Work required:
Copy out the listing that follows, exact in every word, and skip the images.

Available data:
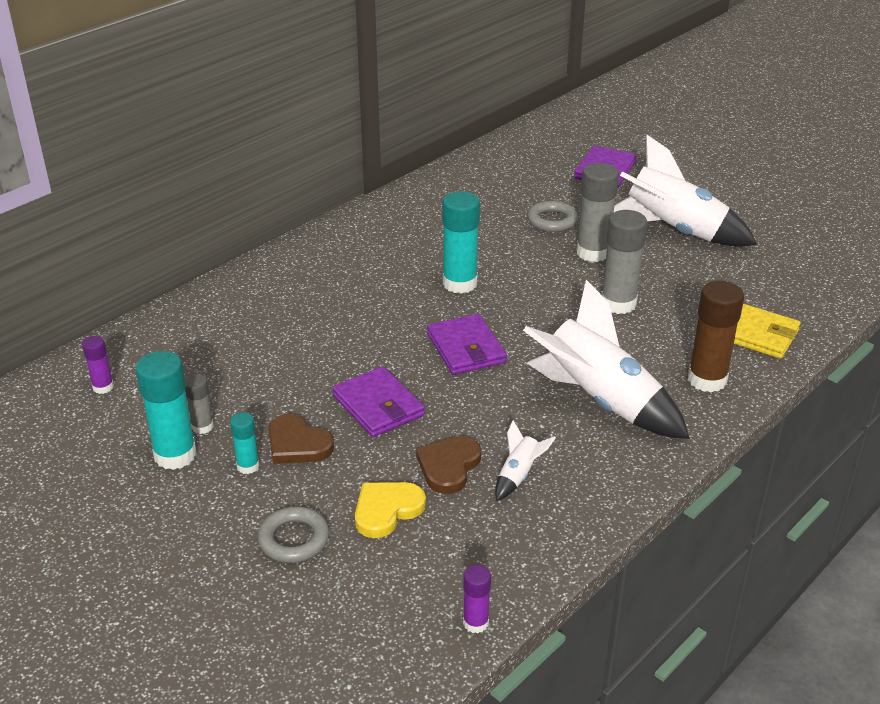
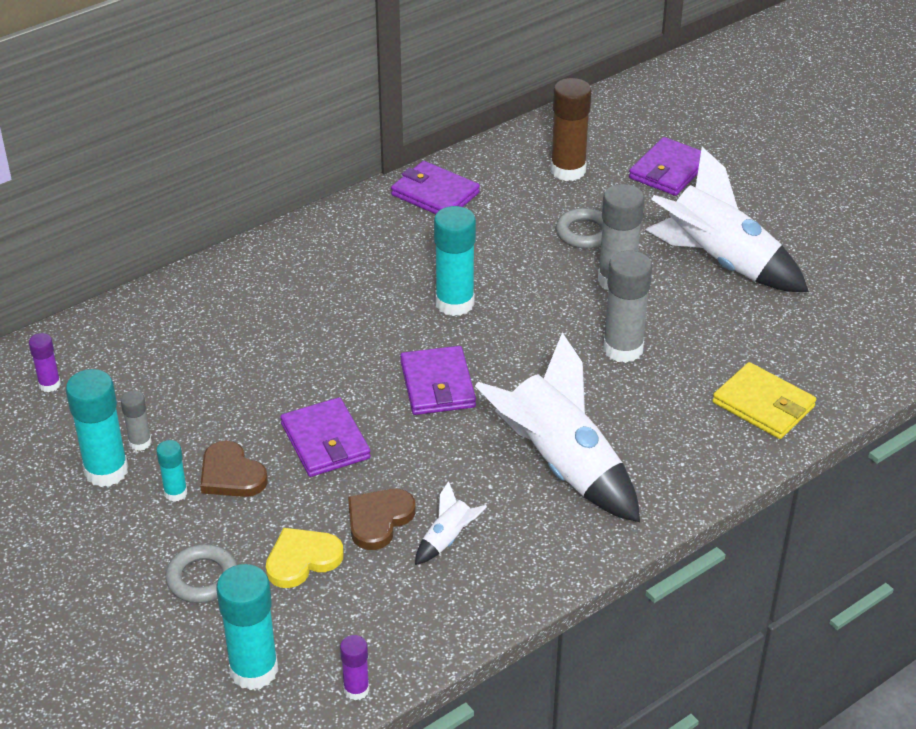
camera: 10 degrees right, 5 degrees up
(368, 618) = (254, 670): none -> turquoise glue stick
(415, 204) = (435, 194): none -> purple wallet
(707, 380) = (687, 455): brown glue stick -> brown glue stick (568, 170)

Task output:
camera: 10 degrees right, 5 degrees up
(368, 618) = (254, 670): none -> turquoise glue stick
(415, 204) = (435, 194): none -> purple wallet
(707, 380) = (687, 455): brown glue stick -> brown glue stick (568, 170)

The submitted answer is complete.